● **PROBLEM TO WORK ON**
Pull out the lines from the one containing "none -> lime brick F3 level 1" through the final line of the listing below and repeat them exactly. Leave the pictures behind.

● **PROVIDED ENTRIES**
★ ★ ★ ★
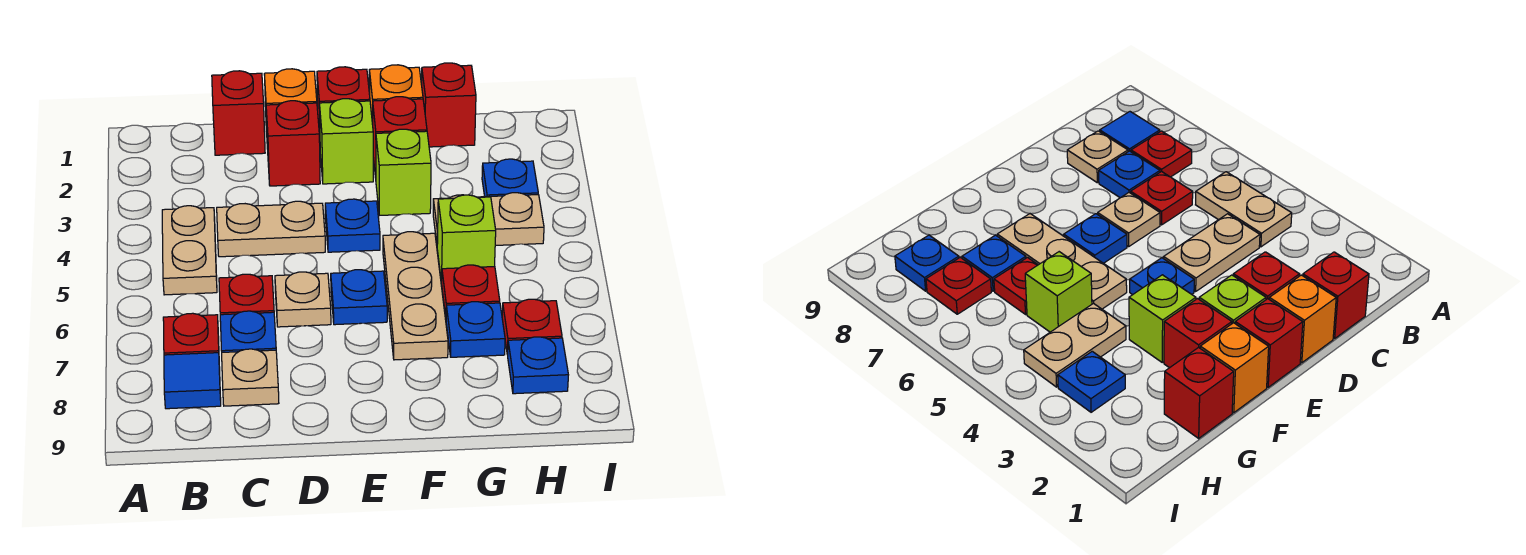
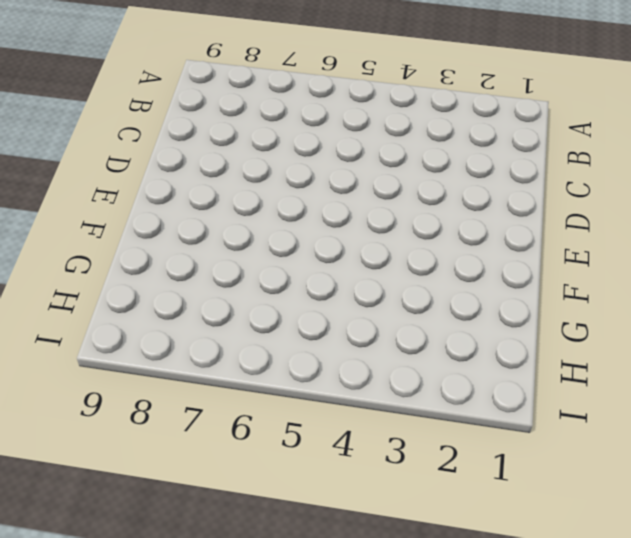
none -> tan plate B4:B5 level 1
none -> red plate B7 level 1
none -> blue tile B8 level 1

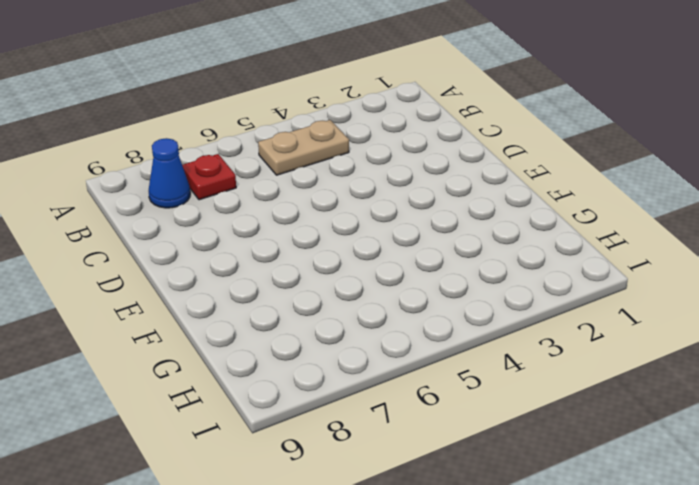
blue cone B8 level 1 -> blue tile B8 level 1
none -> red brick C1 level 1
none -> tan plate C4:D4 level 1
none -> red plate C6 level 1

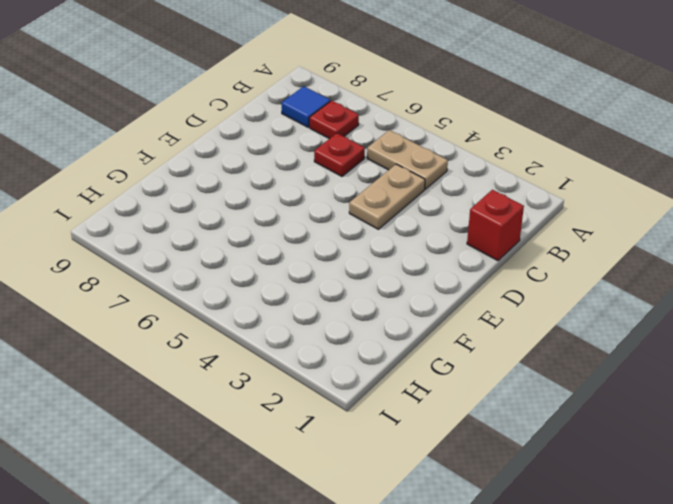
none -> blue plate C7 level 1
none -> tan plate C8 level 1
none -> orange brick D1 level 1

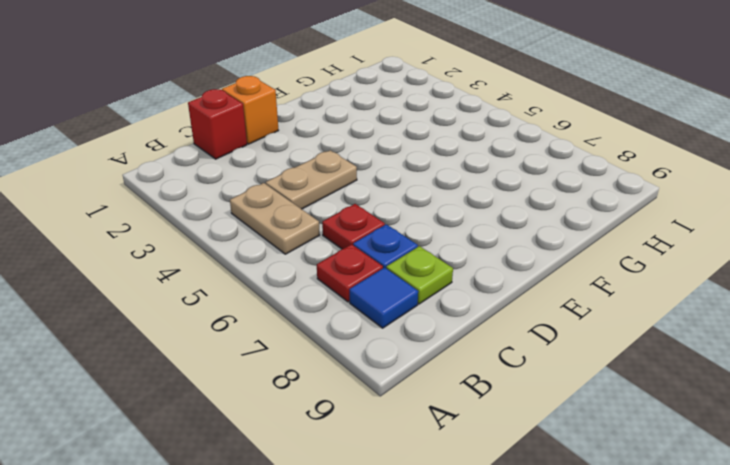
lime plate C8 level 1 -> tan plate C8 level 1
none -> red brick D2 level 1
none -> tan plate D6 level 1
none -> red brick E1 level 1

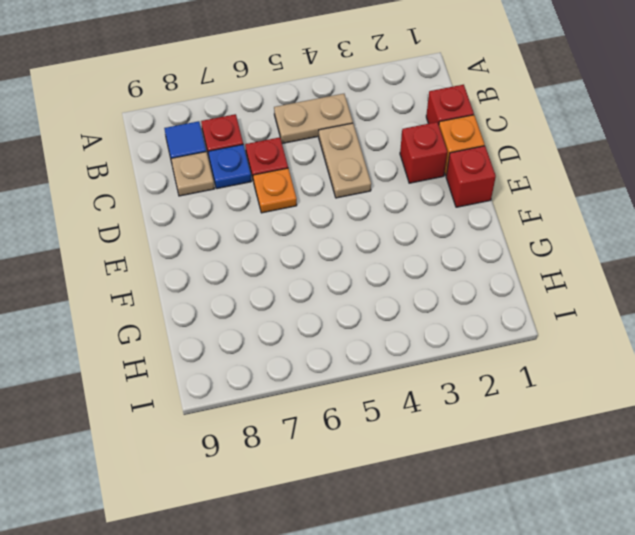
orange plate D6 level 1 -> tan plate D6 level 1
none -> lime brick E2 level 1
none -> blue plate E4 level 1
none -> blue plate E6 level 1

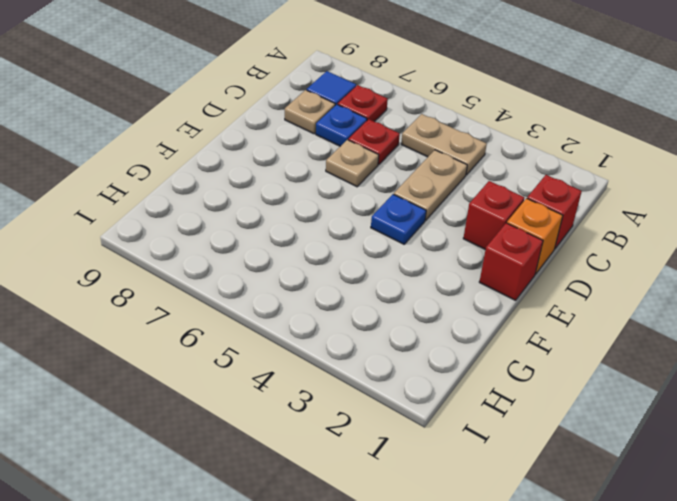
none -> lime brick E2 level 1
none -> blue plate E6 level 1
none -> orange brick F1 level 1

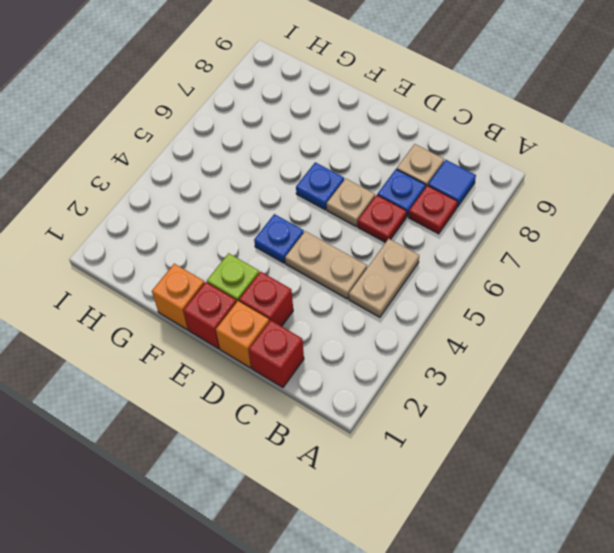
none -> red brick F2 level 1
none -> lime brick F3 level 1
none -> tan plate F5:F7 level 1

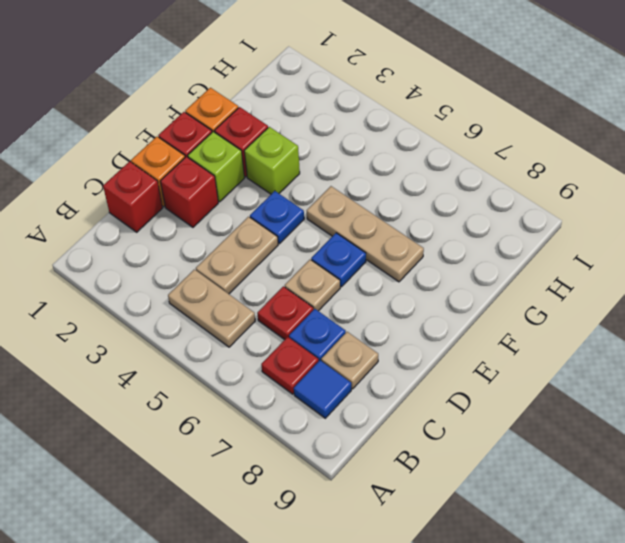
none -> red brick G1 level 1
none -> tan plate G4:H4 level 1
none -> lime brick G5 level 1

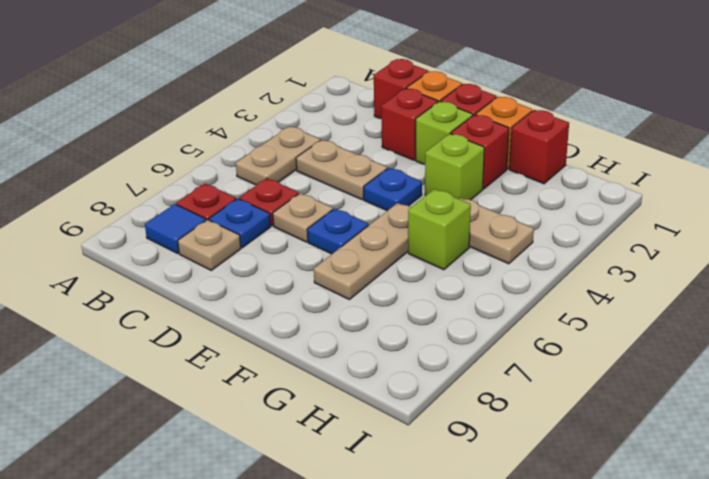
none -> red plate G6 level 1
none -> blue plate G7 level 1
none -> blue plate H3 level 1

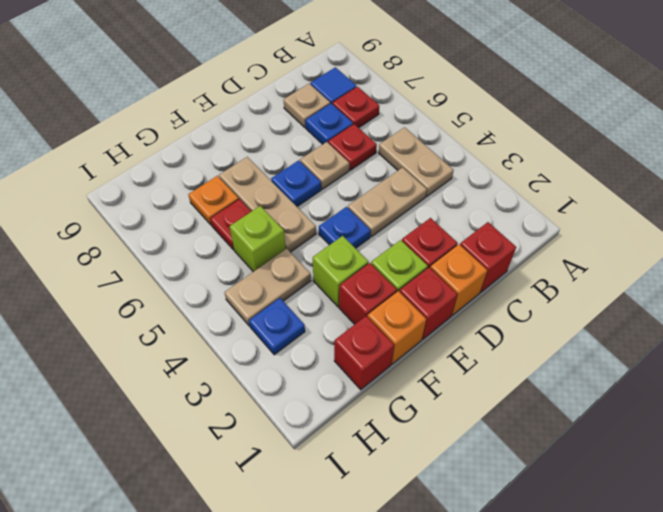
orange plate G7 level 1 -> blue plate G7 level 1
none -> red plate H7 level 1
none -> blue plate H8 level 1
★ ★ ★ ★
● **RESPONSE BELOW**
none -> lime brick F3 level 1
none -> tan plate F5:F7 level 1

none -> red brick G1 level 1
none -> tan plate G4:H4 level 1
none -> lime brick G5 level 1

none -> red plate G6 level 1
none -> blue plate G7 level 1
none -> blue plate H3 level 1

orange plate G7 level 1 -> blue plate G7 level 1
none -> red plate H7 level 1
none -> blue plate H8 level 1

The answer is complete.